== EXERCISE DETAILS ==
Repeat the data that follows verbatim. Images are not part of the copy.
- Opening Delimiter -
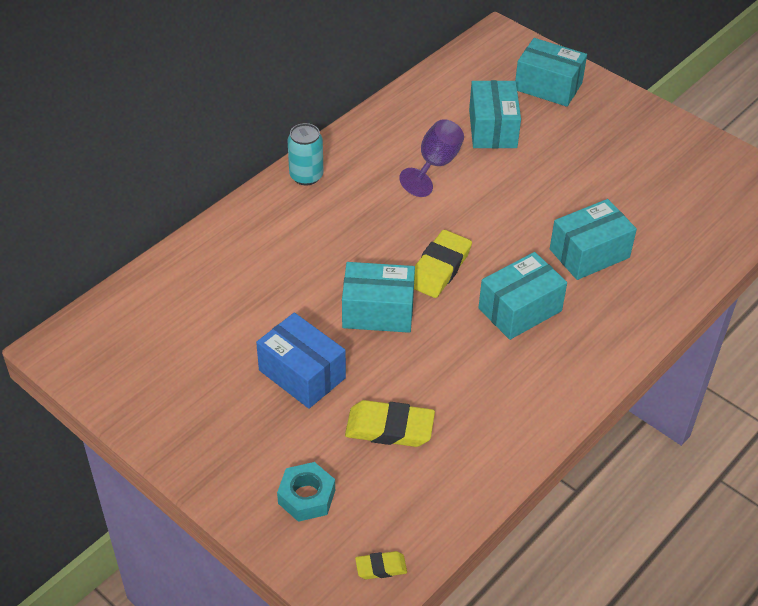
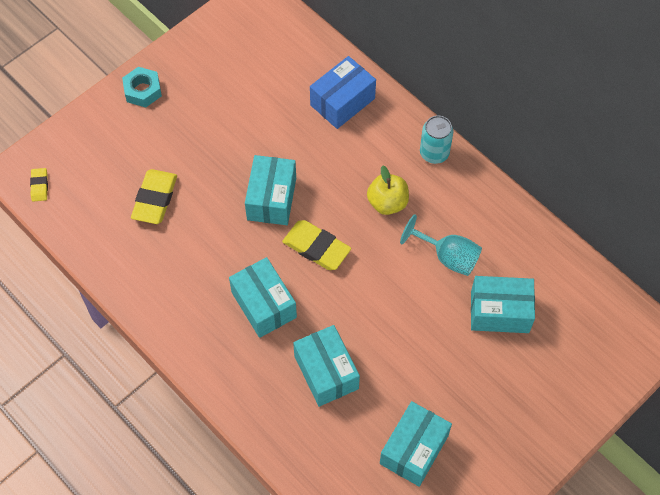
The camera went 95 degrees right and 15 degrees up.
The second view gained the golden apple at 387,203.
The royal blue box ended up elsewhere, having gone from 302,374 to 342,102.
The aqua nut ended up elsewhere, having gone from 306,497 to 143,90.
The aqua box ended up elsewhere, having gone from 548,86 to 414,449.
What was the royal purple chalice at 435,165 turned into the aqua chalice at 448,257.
- Closing Delimiter -
== SOLUTION TO THIS TASK ==
The camera went 95 degrees right and 15 degrees up.
The second view gained the golden apple at 387,203.
The royal blue box ended up elsewhere, having gone from 302,374 to 342,102.
The aqua nut ended up elsewhere, having gone from 306,497 to 143,90.
The aqua box ended up elsewhere, having gone from 548,86 to 414,449.
What was the royal purple chalice at 435,165 turned into the aqua chalice at 448,257.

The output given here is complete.